Copy out exactly the lines spanning the line with "(652, 487) = (568, 636): red mug -> none" to the line with "(204, 174) = (175, 581): green", inclusive, from the data underneath, with no pictures.

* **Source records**
*** Block opens ***

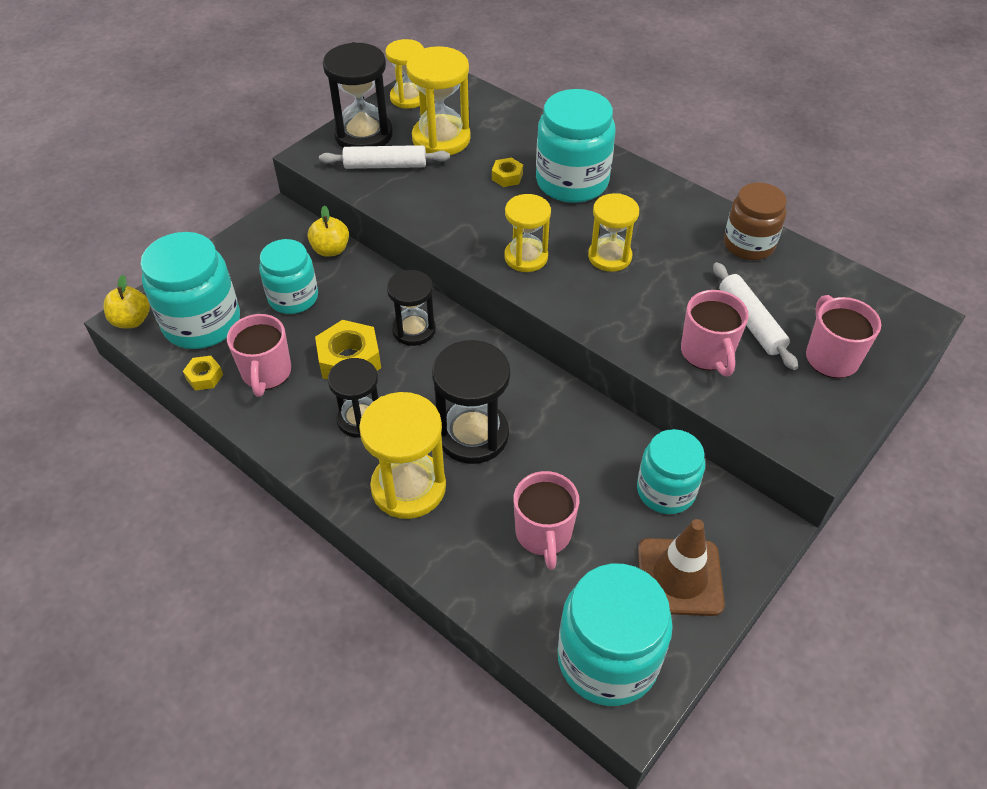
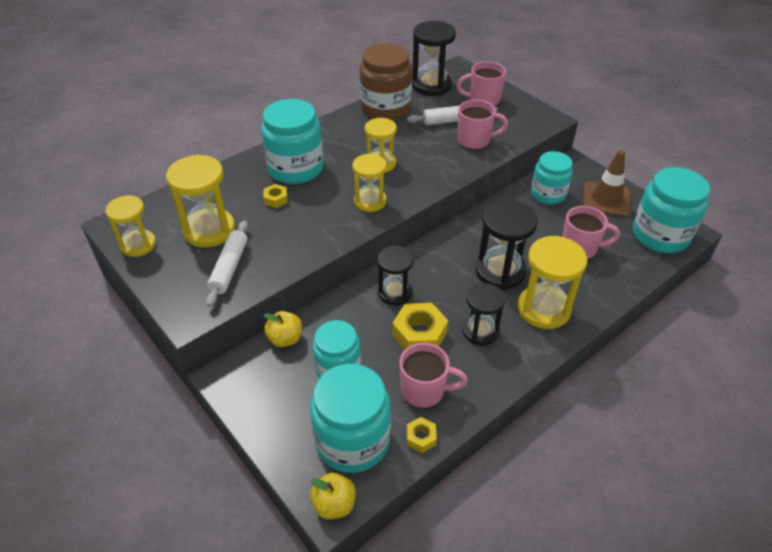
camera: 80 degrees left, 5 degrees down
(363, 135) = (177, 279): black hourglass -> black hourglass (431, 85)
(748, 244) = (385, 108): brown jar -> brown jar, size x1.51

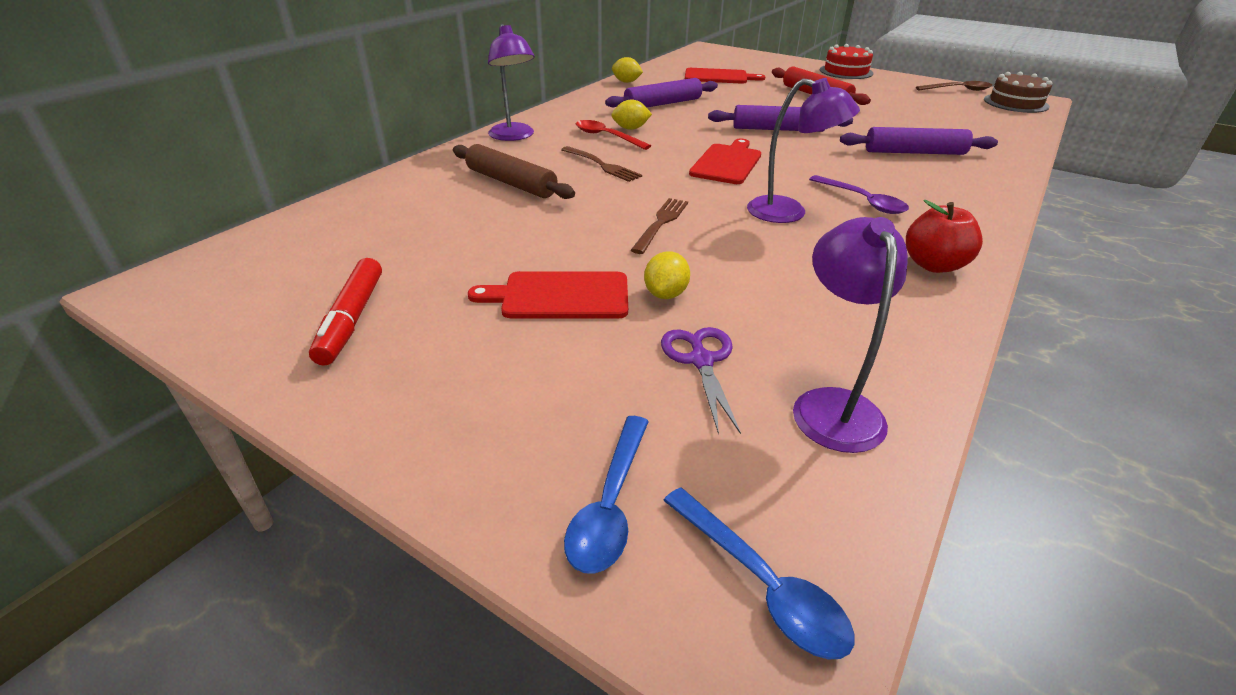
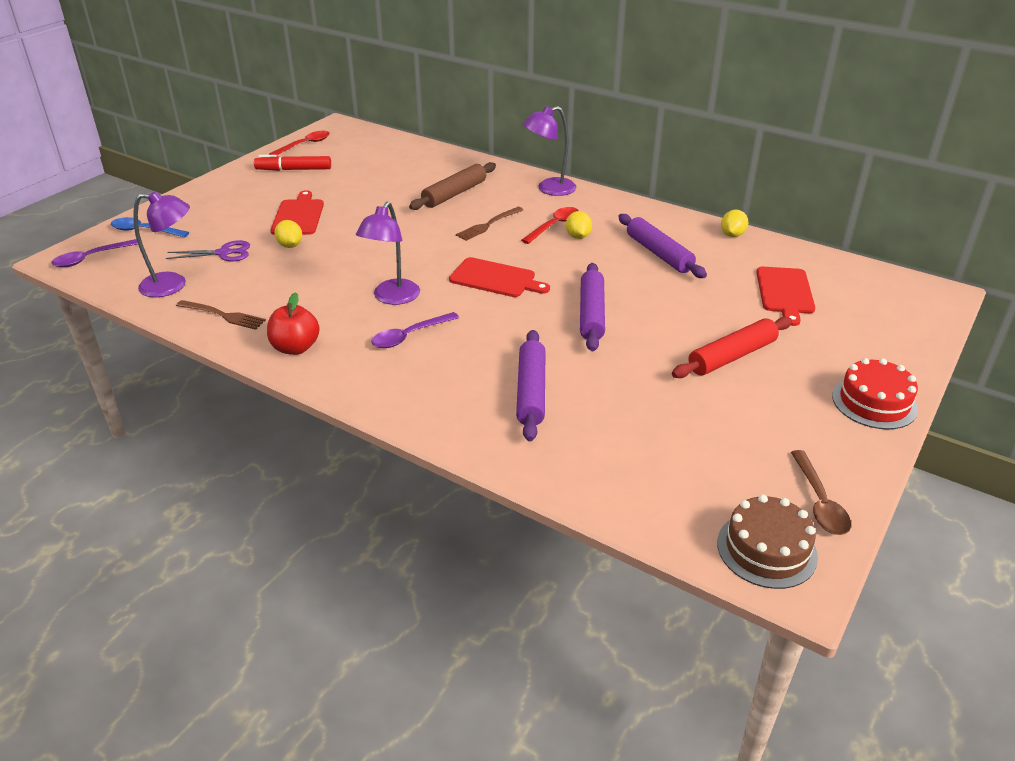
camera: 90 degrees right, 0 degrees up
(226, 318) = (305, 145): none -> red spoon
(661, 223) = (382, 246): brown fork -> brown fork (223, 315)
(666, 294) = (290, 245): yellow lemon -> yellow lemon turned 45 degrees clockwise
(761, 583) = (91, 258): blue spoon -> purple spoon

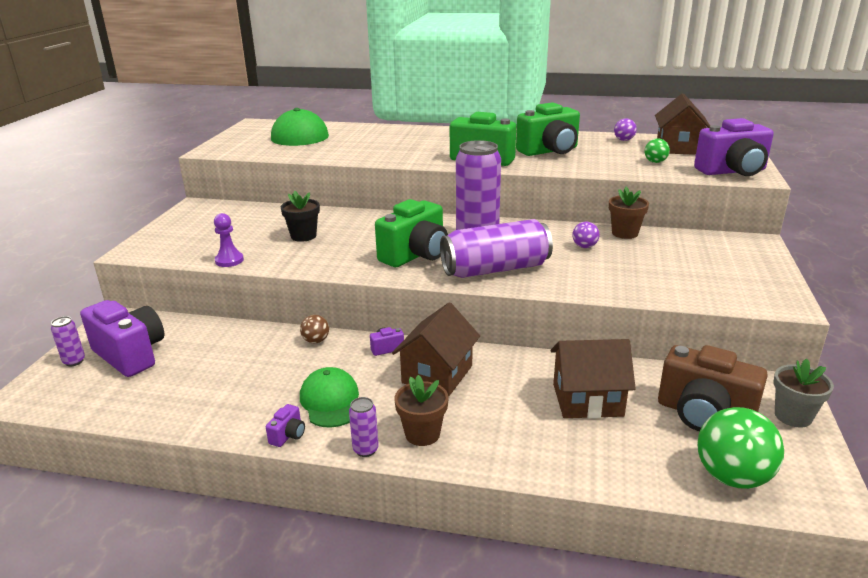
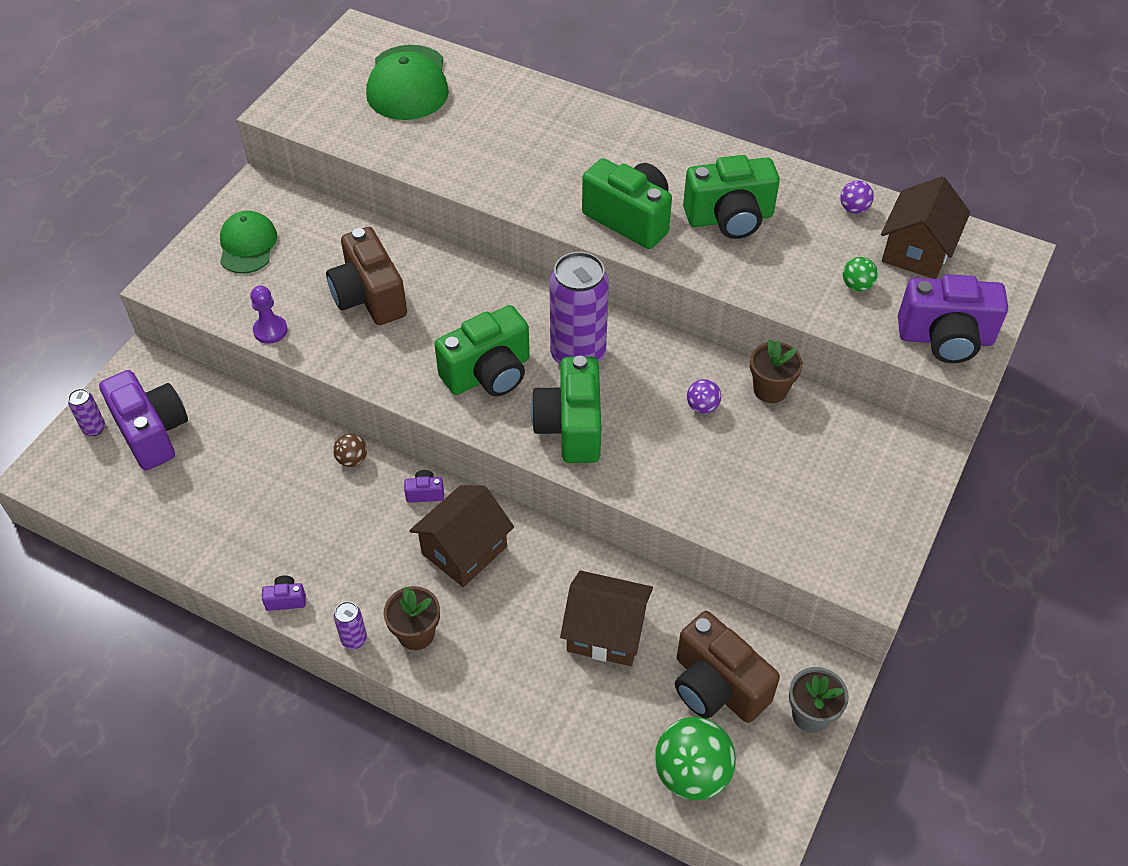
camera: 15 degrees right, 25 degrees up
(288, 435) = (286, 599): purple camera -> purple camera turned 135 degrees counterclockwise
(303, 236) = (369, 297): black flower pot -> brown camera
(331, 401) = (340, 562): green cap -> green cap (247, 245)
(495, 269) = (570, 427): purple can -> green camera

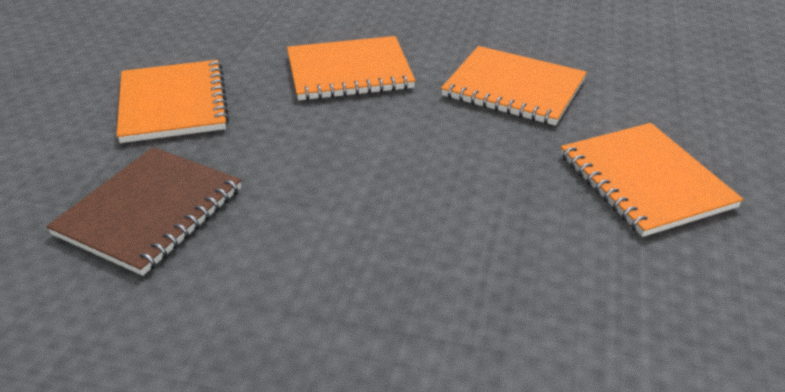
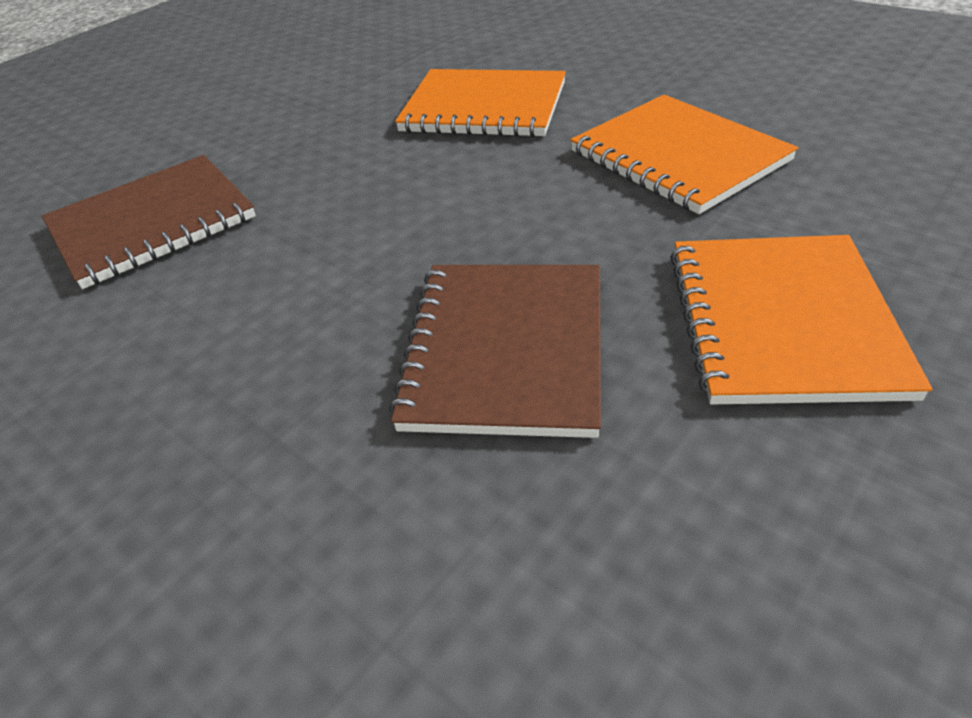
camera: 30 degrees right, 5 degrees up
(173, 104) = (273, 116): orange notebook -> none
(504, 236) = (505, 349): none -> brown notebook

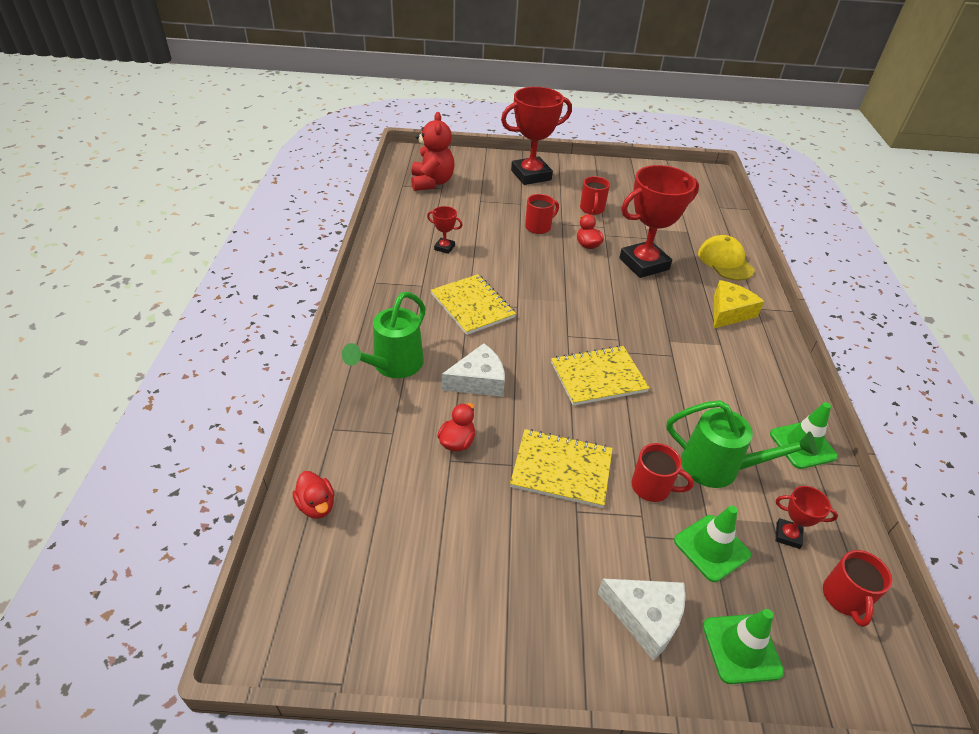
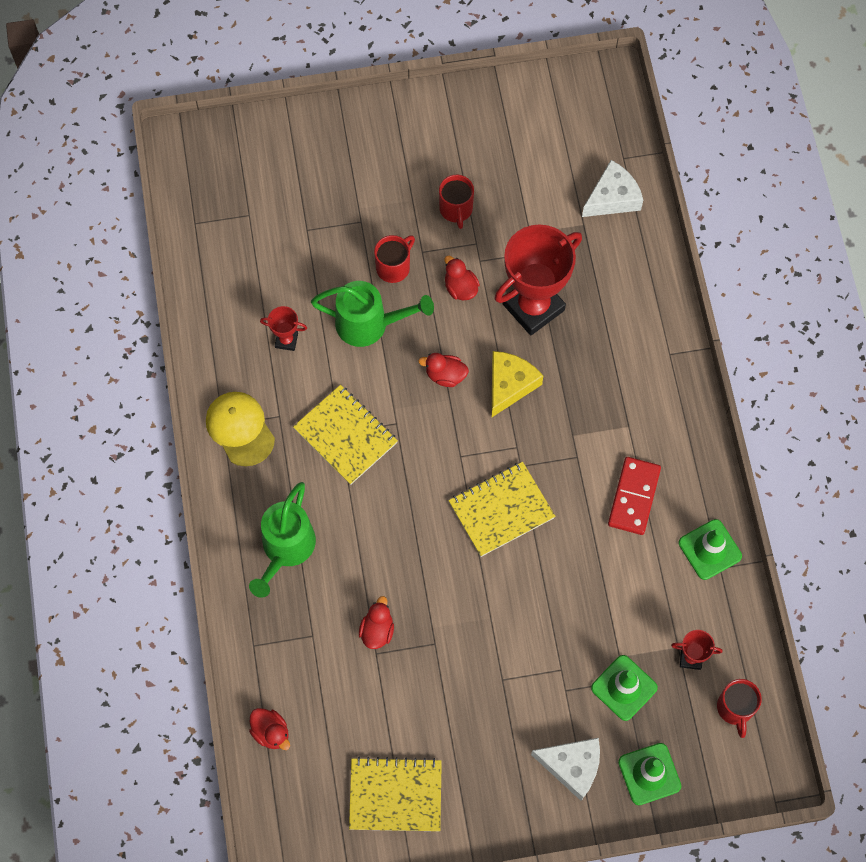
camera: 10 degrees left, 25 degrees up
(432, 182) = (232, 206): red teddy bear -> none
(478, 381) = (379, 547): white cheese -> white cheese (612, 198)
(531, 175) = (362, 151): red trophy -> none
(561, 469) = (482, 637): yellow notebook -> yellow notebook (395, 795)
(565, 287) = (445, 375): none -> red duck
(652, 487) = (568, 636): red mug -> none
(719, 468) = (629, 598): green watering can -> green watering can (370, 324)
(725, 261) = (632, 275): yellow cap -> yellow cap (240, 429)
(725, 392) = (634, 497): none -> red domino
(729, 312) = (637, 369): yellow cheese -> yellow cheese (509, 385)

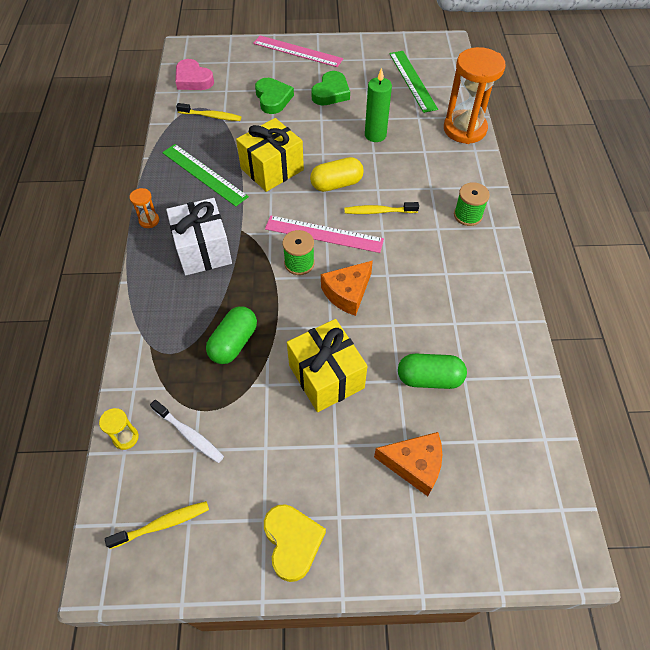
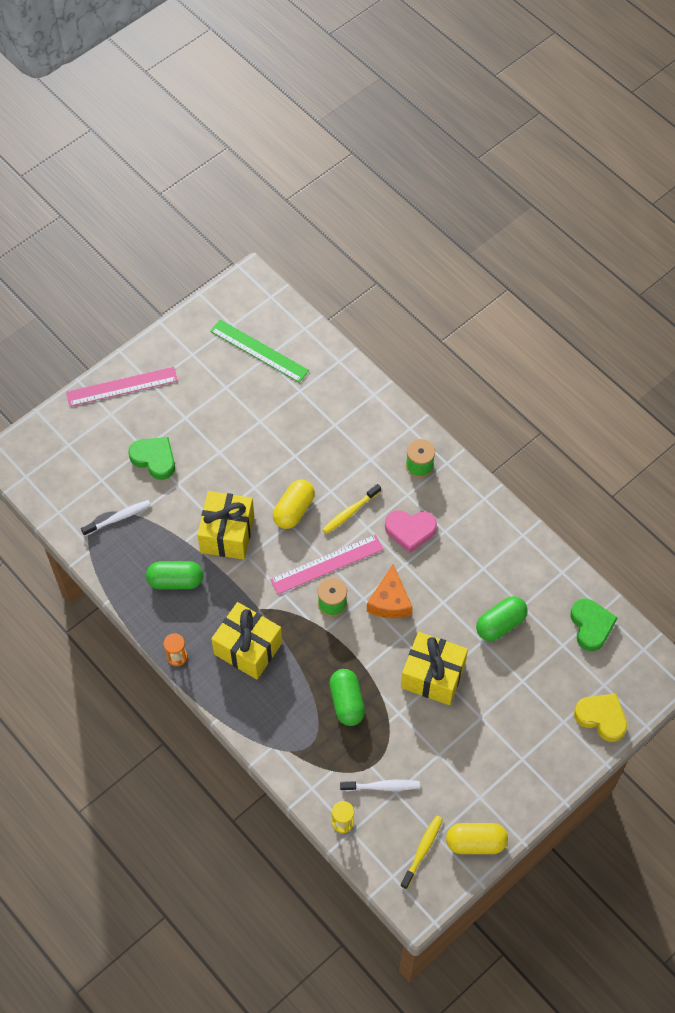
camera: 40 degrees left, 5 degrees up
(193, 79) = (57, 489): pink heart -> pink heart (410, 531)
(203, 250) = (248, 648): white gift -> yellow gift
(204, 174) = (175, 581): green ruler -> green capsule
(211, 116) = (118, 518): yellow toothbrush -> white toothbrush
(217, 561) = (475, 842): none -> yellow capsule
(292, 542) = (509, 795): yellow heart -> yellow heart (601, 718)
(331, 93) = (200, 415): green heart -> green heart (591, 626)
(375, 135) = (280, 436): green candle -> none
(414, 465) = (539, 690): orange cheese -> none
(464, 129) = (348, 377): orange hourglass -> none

*** Block closes ***

* **THE ANSWER**
(652, 487) = (568, 636): red mug -> none
(719, 468) = (629, 598): green watering can -> green watering can (370, 324)
(725, 261) = (632, 275): yellow cap -> yellow cap (240, 429)
(725, 392) = (634, 497): none -> red domino
(729, 312) = (637, 369): yellow cheese -> yellow cheese (509, 385)

camera: 40 degrees left, 5 degrees up
(193, 79) = (57, 489): pink heart -> pink heart (410, 531)
(203, 250) = (248, 648): white gift -> yellow gift
(204, 174) = (175, 581): green ruler -> green capsule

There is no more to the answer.